§ **What you should do**
Exactly how many lines in the listing contain "candle"? Respond with the number and nothing more.
(Provided material)
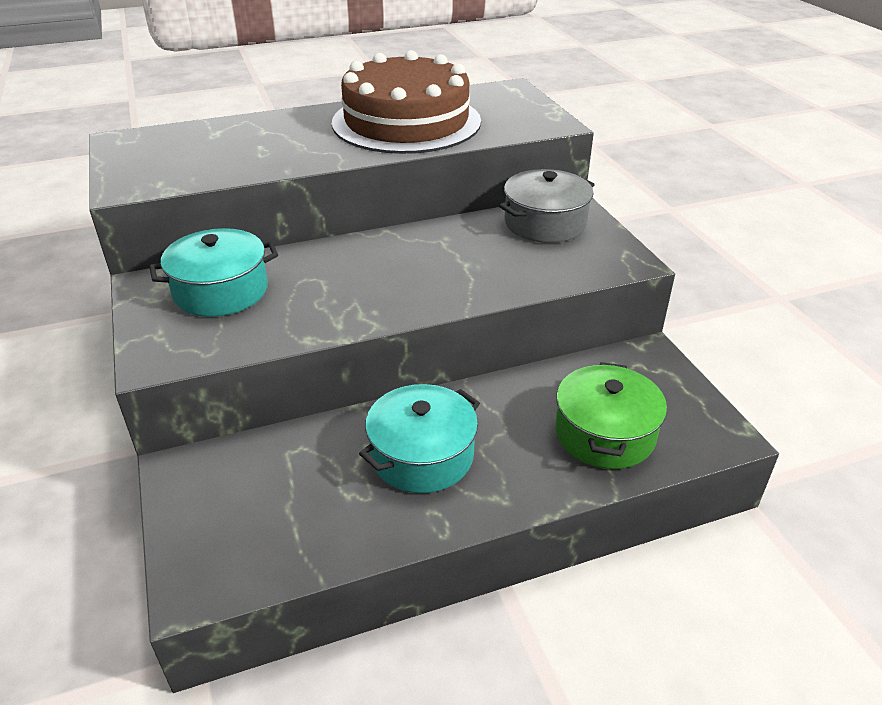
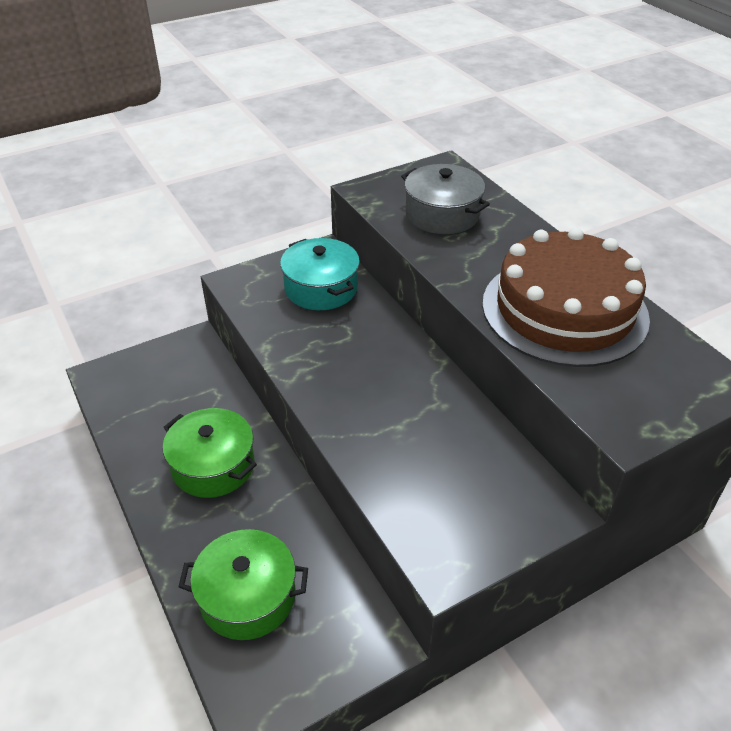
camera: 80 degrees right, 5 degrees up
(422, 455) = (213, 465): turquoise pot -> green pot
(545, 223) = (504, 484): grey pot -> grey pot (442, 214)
(End Provided material)
(Provided material)
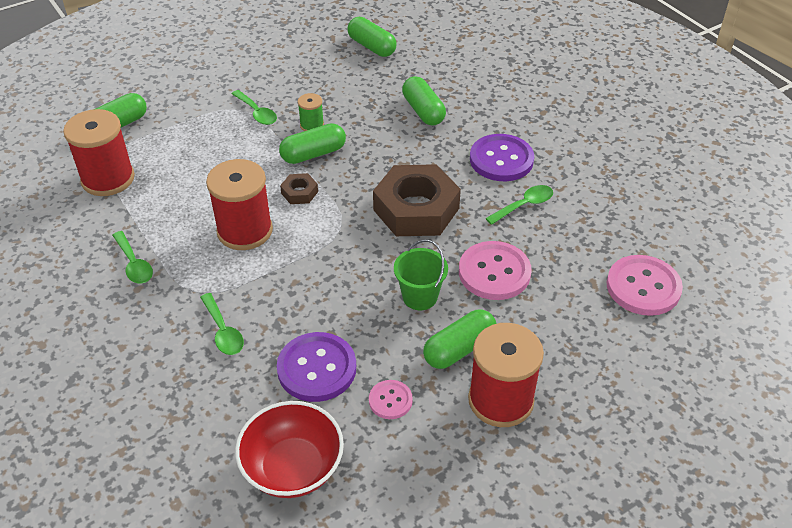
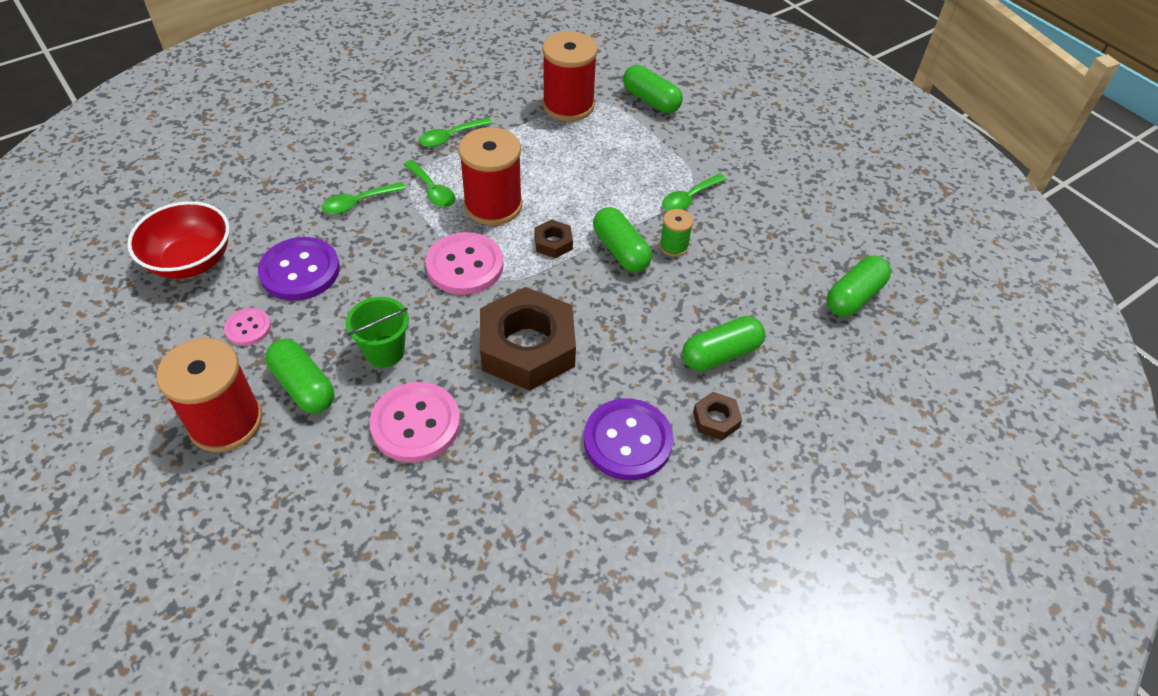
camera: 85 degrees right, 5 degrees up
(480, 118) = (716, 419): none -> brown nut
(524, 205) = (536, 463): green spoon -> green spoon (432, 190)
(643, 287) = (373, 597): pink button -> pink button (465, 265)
(End Provided material)
(Provided material)
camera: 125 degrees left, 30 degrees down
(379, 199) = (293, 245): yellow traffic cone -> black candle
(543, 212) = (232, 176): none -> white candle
(End Provided material)
§ **Response box**
2